--- Data supplied Enclosed Below ---
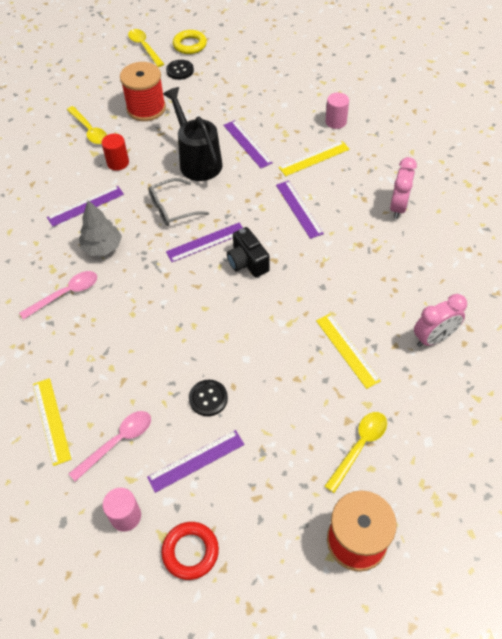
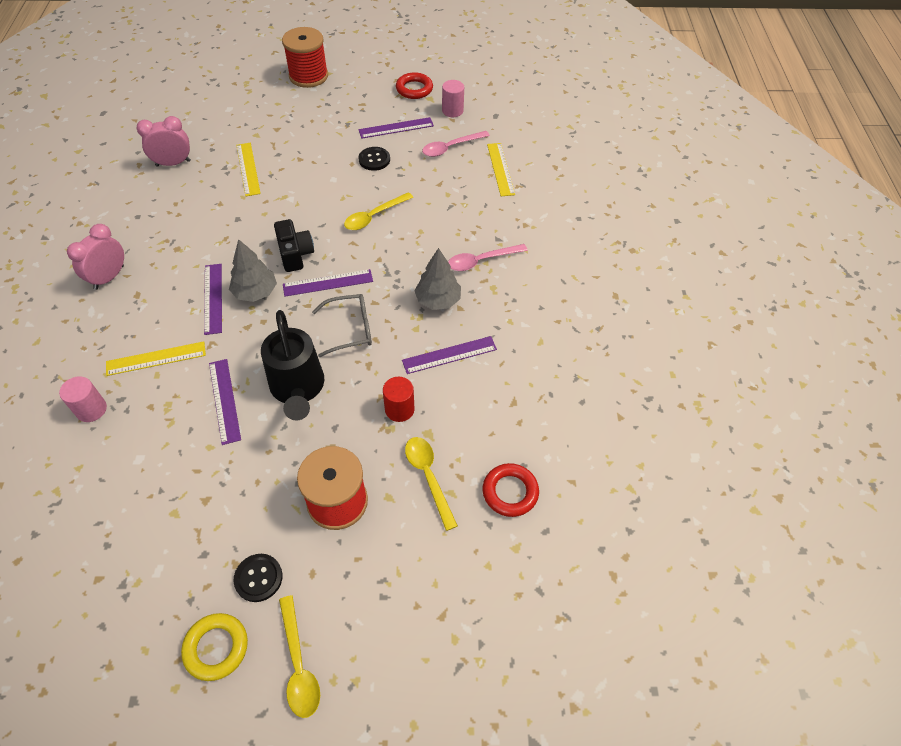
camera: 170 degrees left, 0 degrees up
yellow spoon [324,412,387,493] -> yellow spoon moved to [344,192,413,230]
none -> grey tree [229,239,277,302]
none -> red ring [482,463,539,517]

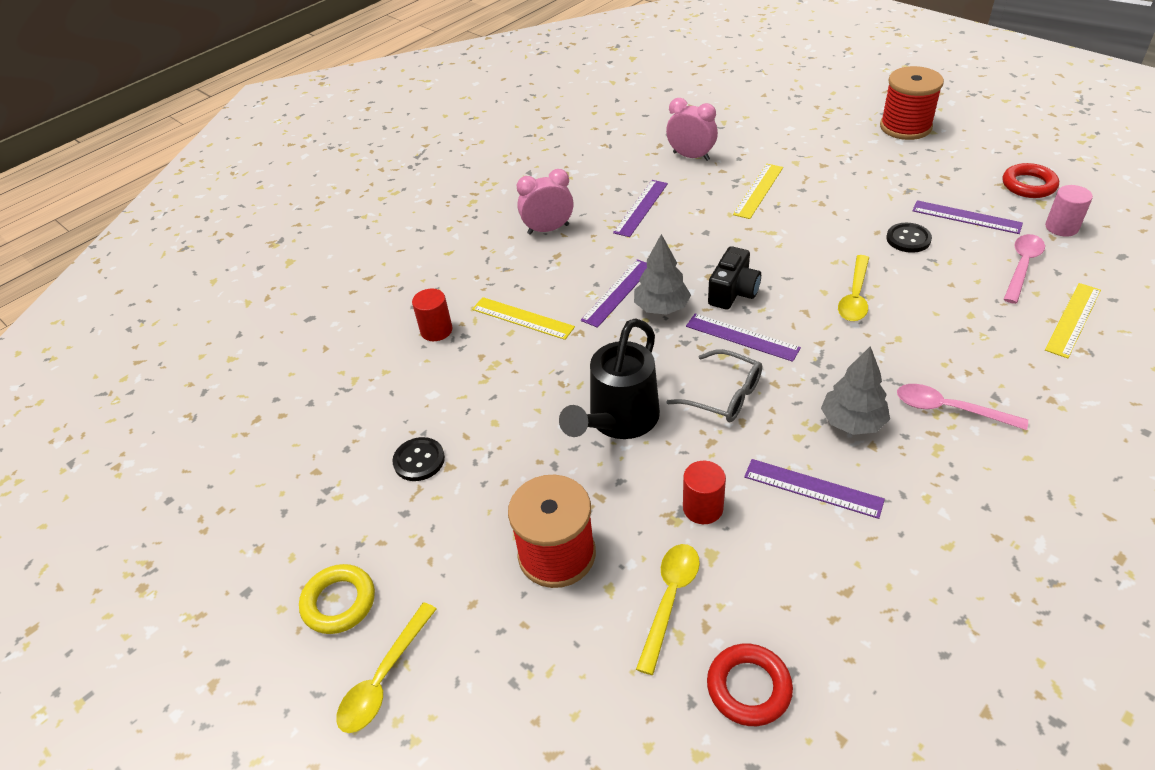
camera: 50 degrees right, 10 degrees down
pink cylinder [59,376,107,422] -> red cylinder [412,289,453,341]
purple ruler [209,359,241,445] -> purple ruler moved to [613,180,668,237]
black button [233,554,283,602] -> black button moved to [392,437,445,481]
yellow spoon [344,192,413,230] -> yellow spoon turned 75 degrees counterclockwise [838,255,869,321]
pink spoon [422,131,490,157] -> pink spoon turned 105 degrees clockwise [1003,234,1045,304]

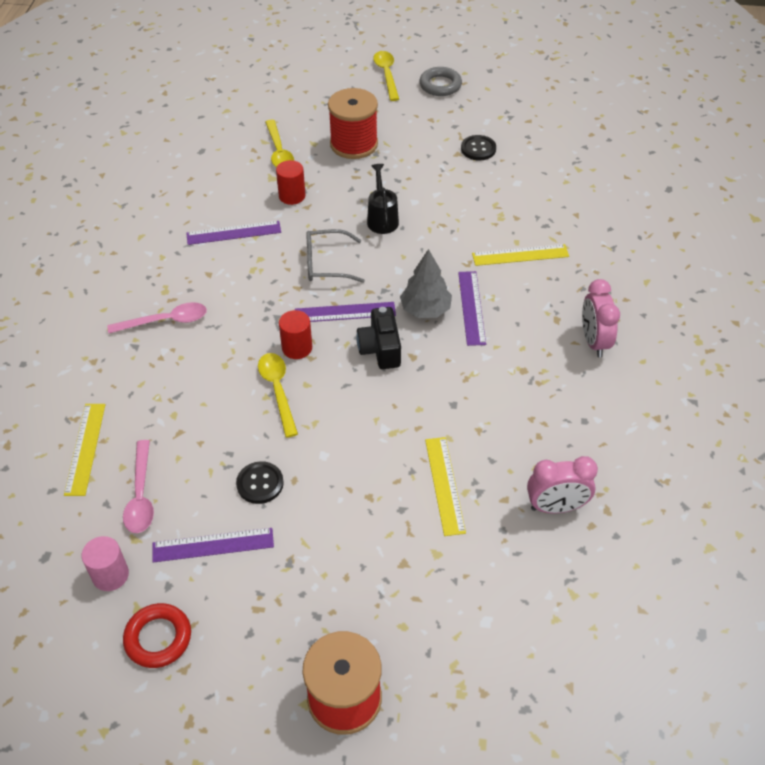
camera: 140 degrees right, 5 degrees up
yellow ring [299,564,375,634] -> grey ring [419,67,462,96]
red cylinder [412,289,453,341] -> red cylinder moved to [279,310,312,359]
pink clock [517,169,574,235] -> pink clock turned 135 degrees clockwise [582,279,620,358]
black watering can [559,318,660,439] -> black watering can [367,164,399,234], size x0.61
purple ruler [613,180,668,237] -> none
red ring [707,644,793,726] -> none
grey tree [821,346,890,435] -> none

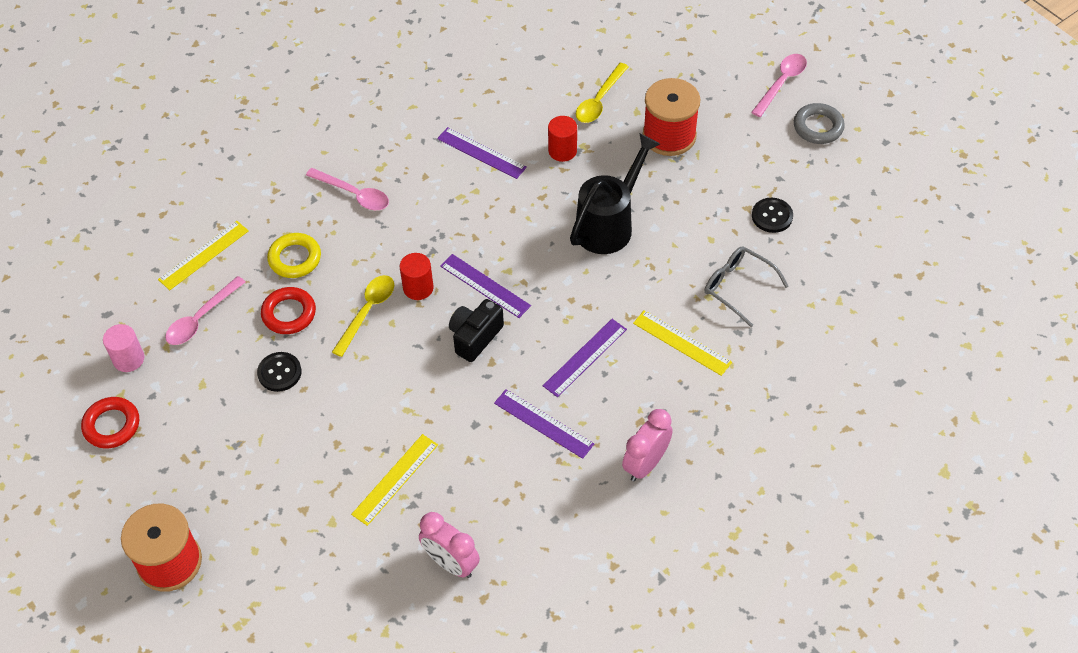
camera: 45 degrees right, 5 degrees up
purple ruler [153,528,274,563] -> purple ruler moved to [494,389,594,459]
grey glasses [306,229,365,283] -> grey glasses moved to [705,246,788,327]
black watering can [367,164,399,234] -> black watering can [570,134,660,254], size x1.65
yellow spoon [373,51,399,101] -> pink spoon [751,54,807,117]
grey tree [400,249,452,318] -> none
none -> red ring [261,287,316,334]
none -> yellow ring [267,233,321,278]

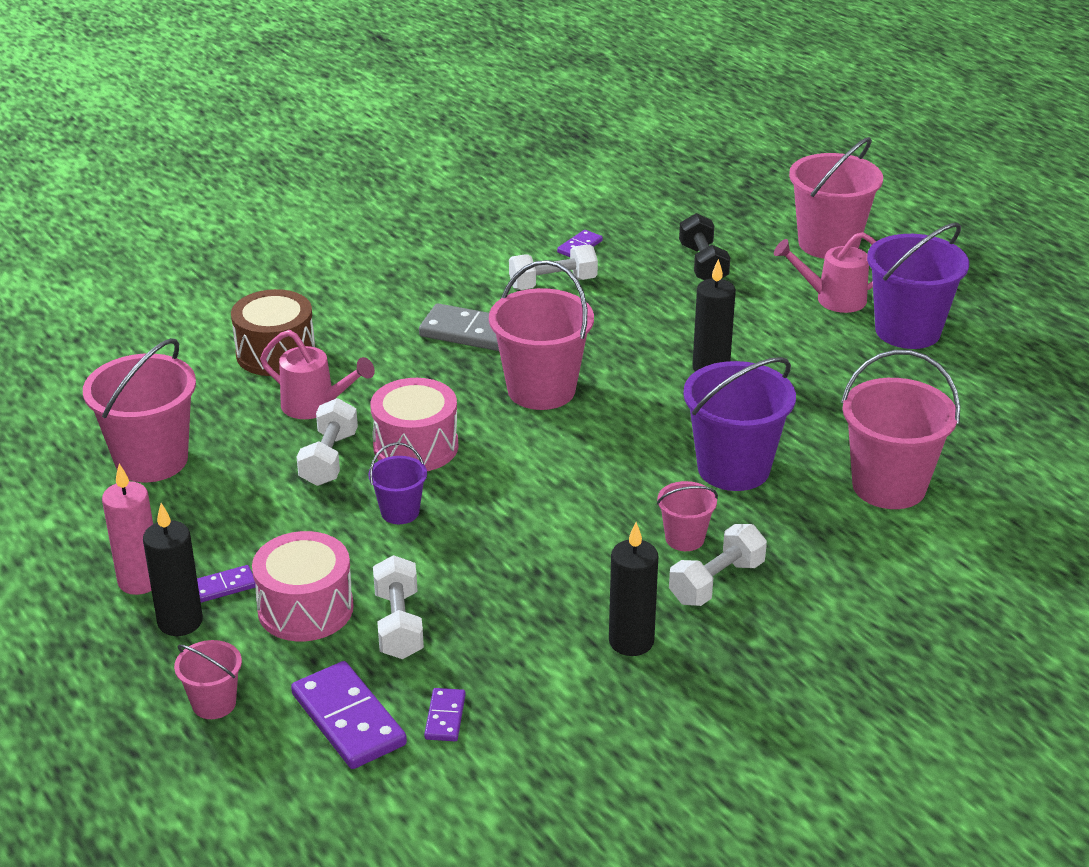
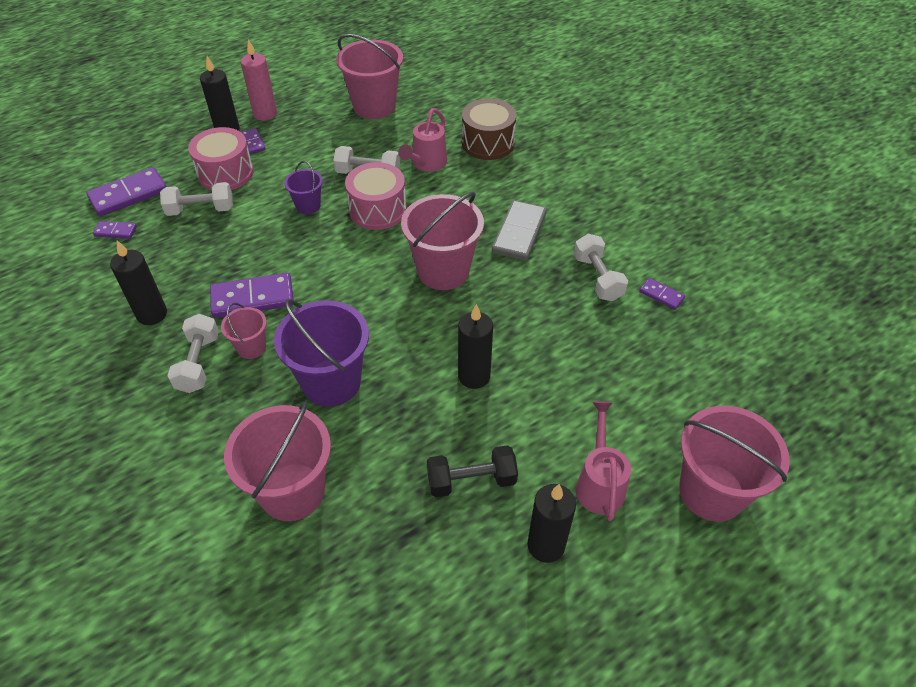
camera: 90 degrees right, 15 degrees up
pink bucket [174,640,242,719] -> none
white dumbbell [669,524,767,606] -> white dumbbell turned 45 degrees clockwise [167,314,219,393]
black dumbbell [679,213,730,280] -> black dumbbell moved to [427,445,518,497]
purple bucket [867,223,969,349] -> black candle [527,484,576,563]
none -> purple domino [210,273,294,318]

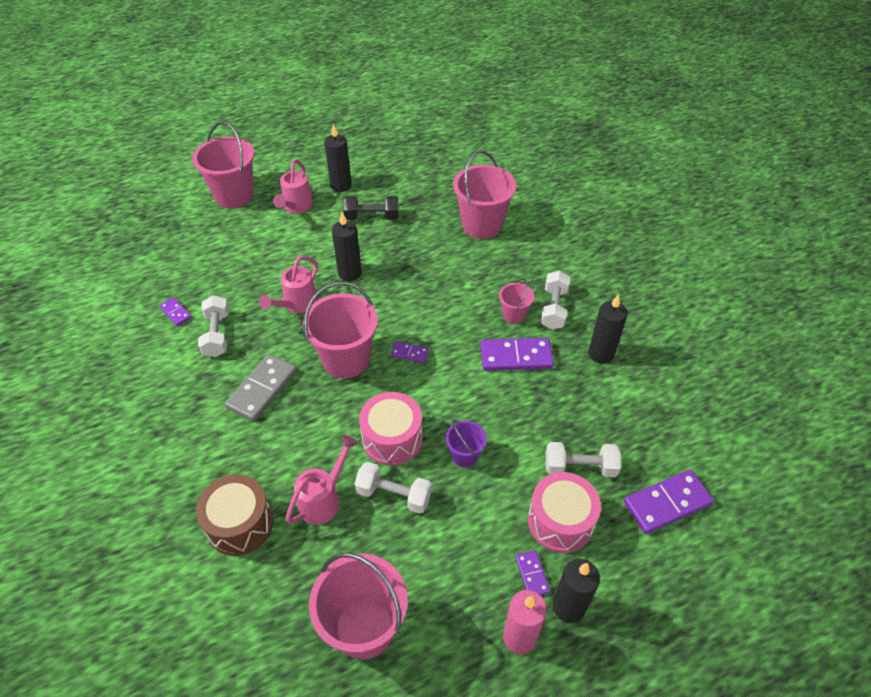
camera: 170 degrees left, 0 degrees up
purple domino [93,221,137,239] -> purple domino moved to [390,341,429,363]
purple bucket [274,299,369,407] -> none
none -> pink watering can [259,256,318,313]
--- End of Enclosed Data supplied ---
__Assignment__
Could you give again precisely the lines from the one containing "purple ruler [209,359,241,445]" through the final line of the material above, both included, and no others, dropping the pictures?

__Written solution__
purple ruler [209,359,241,445] -> purple ruler moved to [613,180,668,237]
black button [233,554,283,602] -> black button moved to [392,437,445,481]
yellow spoon [344,192,413,230] -> yellow spoon turned 75 degrees counterclockwise [838,255,869,321]
pink spoon [422,131,490,157] -> pink spoon turned 105 degrees clockwise [1003,234,1045,304]

camera: 140 degrees right, 5 degrees up
yellow ring [299,564,375,634] -> grey ring [419,67,462,96]
red cylinder [412,289,453,341] -> red cylinder moved to [279,310,312,359]
pink clock [517,169,574,235] -> pink clock turned 135 degrees clockwise [582,279,620,358]
black watering can [559,318,660,439] -> black watering can [367,164,399,234], size x0.61
purple ruler [613,180,668,237] -> none
red ring [707,644,793,726] -> none
grey tree [821,346,890,435] -> none

camera: 45 degrees right, 5 degrees up
purple ruler [153,528,274,563] -> purple ruler moved to [494,389,594,459]
grey glasses [306,229,365,283] -> grey glasses moved to [705,246,788,327]
black watering can [367,164,399,234] -> black watering can [570,134,660,254], size x1.65
yellow spoon [373,51,399,101] -> pink spoon [751,54,807,117]
grey tree [400,249,452,318] -> none
none -> red ring [261,287,316,334]
none -> yellow ring [267,233,321,278]

camera: 90 degrees right, 15 degrees up
pink bucket [174,640,242,719] -> none
white dumbbell [669,524,767,606] -> white dumbbell turned 45 degrees clockwise [167,314,219,393]
black dumbbell [679,213,730,280] -> black dumbbell moved to [427,445,518,497]
purple bucket [867,223,969,349] -> black candle [527,484,576,563]
none -> purple domino [210,273,294,318]

camera: 170 degrees left, 0 degrees up
purple domino [93,221,137,239] -> purple domino moved to [390,341,429,363]
purple bucket [274,299,369,407] -> none
none -> pink watering can [259,256,318,313]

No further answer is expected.